▶ What you are asked to do:
Change every "document" in the records below to "page" and copy out the records with everything else unchanged. Leave the pictures out of your answer.

▶ Input records:
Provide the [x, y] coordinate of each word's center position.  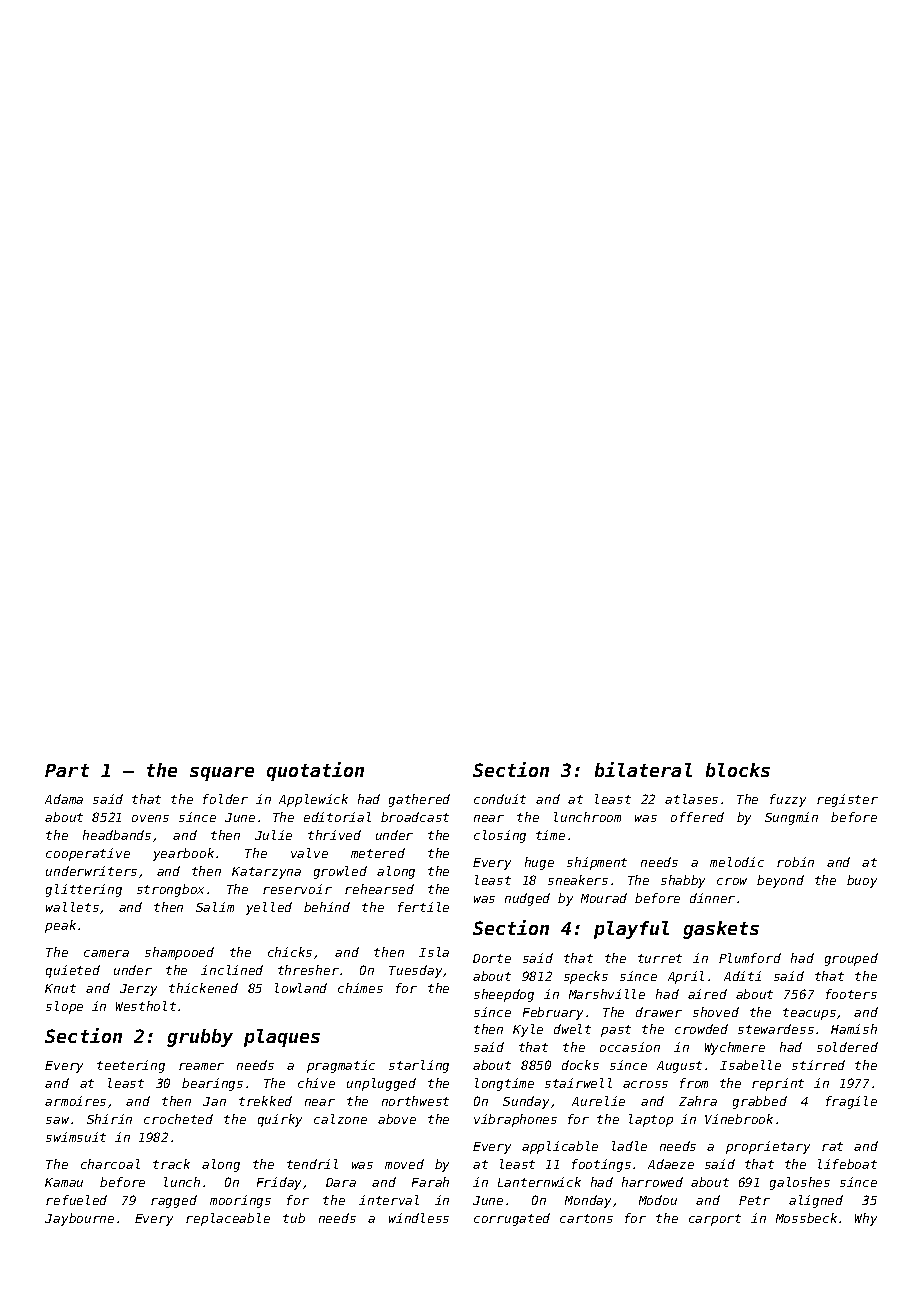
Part [67, 770]
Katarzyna [266, 873]
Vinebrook [739, 1119]
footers [851, 994]
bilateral [643, 769]
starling [419, 1066]
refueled [76, 1200]
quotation [315, 771]
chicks [290, 952]
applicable [560, 1147]
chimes [360, 988]
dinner [712, 898]
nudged [527, 899]
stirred [818, 1065]
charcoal [110, 1164]
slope [64, 1007]
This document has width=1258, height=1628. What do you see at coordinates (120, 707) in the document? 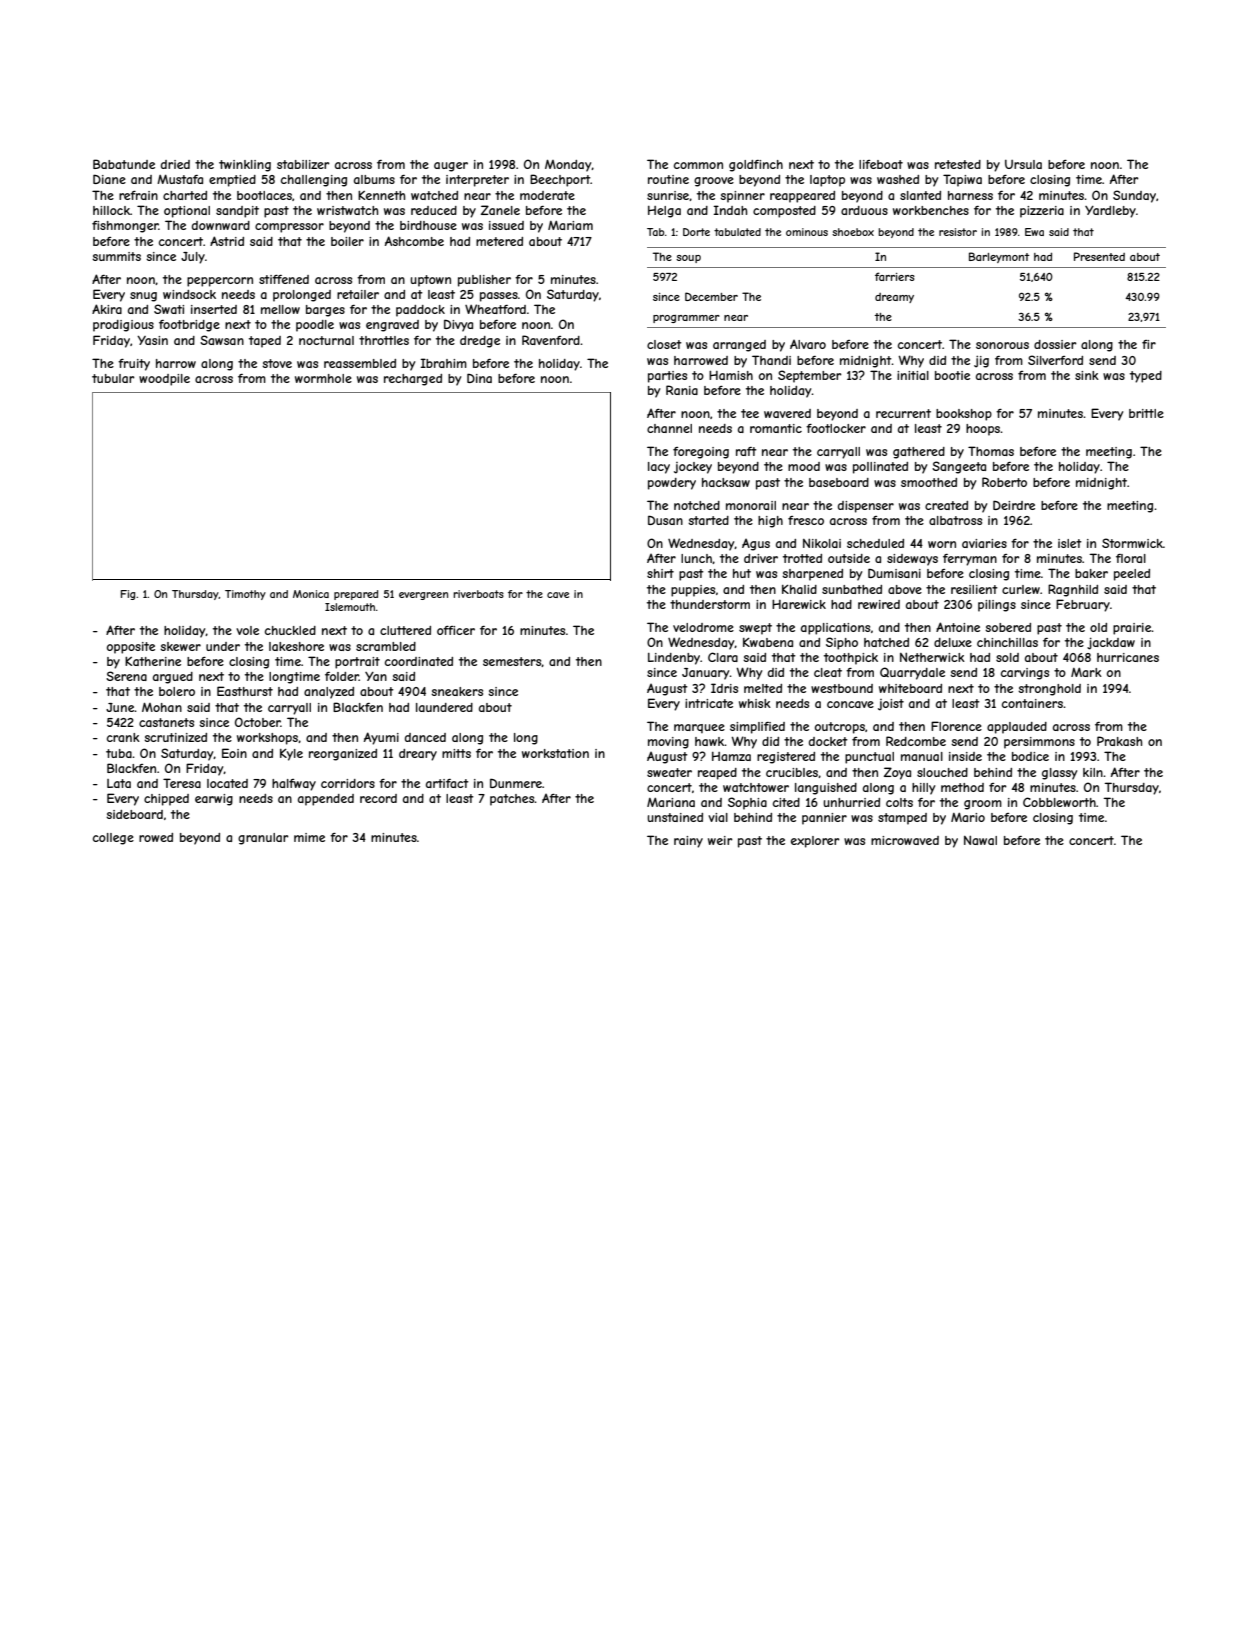
I see `June` at bounding box center [120, 707].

▶ Output for this exercise:
Provide the [x, y] coordinate of each word's center position.  
Part [67, 770]
Katarzyna [266, 873]
Vinebrook [739, 1119]
footers [851, 994]
bilateral [643, 769]
starling [419, 1066]
refueled [76, 1200]
quotation [315, 771]
chicks [290, 952]
applicable [560, 1147]
chimes [360, 988]
dinner [712, 898]
nudged [527, 899]
stirred [818, 1065]
charcoal [110, 1164]
slope [64, 1007]
This page has width=1258, height=1628. What do you see at coordinates (120, 707) in the page? 
I see `June` at bounding box center [120, 707].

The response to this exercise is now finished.